# Input rows:
* * * * *
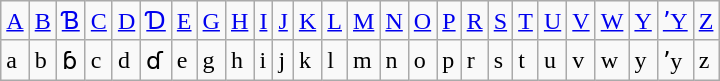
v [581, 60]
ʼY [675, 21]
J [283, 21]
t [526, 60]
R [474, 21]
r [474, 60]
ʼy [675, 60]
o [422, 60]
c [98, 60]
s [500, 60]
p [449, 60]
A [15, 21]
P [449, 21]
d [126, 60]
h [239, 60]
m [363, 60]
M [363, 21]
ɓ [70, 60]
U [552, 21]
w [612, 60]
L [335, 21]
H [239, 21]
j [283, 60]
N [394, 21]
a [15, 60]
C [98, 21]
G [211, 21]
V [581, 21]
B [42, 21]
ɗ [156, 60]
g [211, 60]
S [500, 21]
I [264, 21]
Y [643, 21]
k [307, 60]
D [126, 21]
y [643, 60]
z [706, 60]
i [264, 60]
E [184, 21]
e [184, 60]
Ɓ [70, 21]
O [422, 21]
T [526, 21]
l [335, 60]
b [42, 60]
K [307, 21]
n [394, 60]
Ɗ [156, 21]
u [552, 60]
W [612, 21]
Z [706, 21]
* * * * *
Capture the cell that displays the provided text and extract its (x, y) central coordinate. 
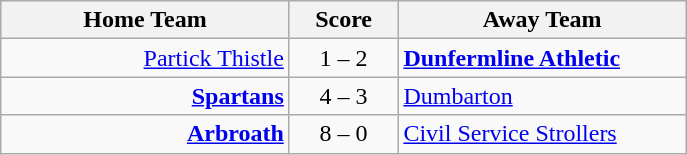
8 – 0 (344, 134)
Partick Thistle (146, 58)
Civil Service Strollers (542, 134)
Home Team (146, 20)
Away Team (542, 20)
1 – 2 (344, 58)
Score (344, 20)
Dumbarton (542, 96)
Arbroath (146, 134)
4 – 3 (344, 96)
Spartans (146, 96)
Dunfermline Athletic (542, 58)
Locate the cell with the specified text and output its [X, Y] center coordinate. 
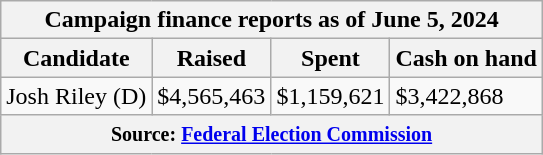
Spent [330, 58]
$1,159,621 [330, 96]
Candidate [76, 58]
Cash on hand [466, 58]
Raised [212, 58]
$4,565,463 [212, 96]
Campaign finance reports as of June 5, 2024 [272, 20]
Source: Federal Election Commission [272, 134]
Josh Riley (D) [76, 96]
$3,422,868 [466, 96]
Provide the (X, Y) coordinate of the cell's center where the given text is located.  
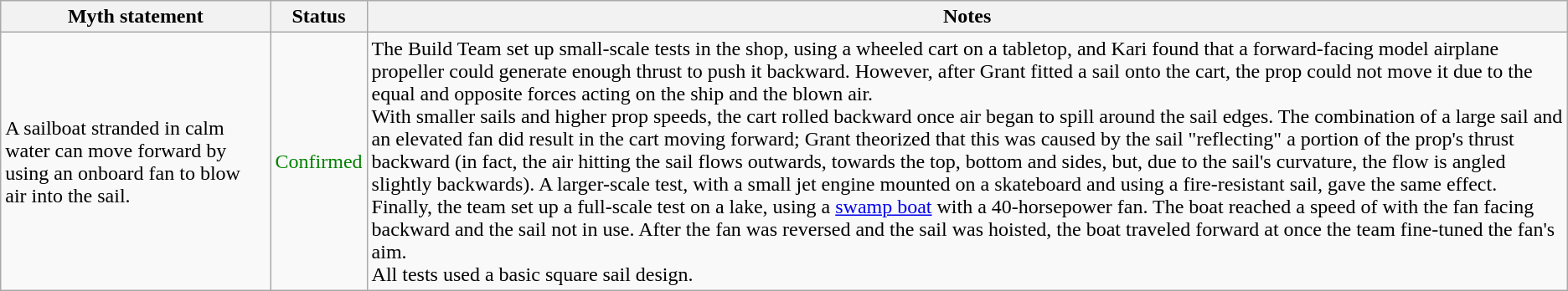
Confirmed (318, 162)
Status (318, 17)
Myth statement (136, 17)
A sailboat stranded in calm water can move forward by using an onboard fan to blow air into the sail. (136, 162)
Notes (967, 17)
* * * * *
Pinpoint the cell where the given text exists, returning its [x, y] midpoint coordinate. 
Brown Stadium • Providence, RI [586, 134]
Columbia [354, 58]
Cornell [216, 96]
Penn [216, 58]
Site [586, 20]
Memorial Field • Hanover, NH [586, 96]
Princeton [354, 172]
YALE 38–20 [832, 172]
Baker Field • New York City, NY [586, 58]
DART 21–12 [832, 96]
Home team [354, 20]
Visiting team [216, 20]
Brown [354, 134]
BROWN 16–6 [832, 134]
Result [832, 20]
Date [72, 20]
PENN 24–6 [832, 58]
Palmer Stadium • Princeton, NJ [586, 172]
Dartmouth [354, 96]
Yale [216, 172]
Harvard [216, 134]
* * * * *
# What is needed:
Recast the lines above, from the line with "Spent [330, 58]" up to and including the line with "Notes (967, 17)", as a JSON list of strings, one string per line. Omit blank lines and leave the pictures out.

# Written reply:
[
  "Spent [330, 58]",
  "$1,159,621 [330, 96]",
  "Candidate [76, 58]",
  "Cash on hand [466, 58]",
  "Raised [212, 58]",
  "$4,565,463 [212, 96]",
  "Campaign finance reports as of June 5, 2024 [272, 20]",
  "Source: Federal Election Commission [272, 134]",
  "Josh Riley (D) [76, 96]",
  "$3,422,868 [466, 96]",
  "Provide the (X, Y) coordinate of the cell's center where the given text is located.  ",
  "Confirmed (318, 162)",
  "Status (318, 17)",
  "Myth statement (136, 17)",
  "A sailboat stranded in calm water can move forward by using an onboard fan to blow air into the sail. (136, 162)",
  "Notes (967, 17)"
]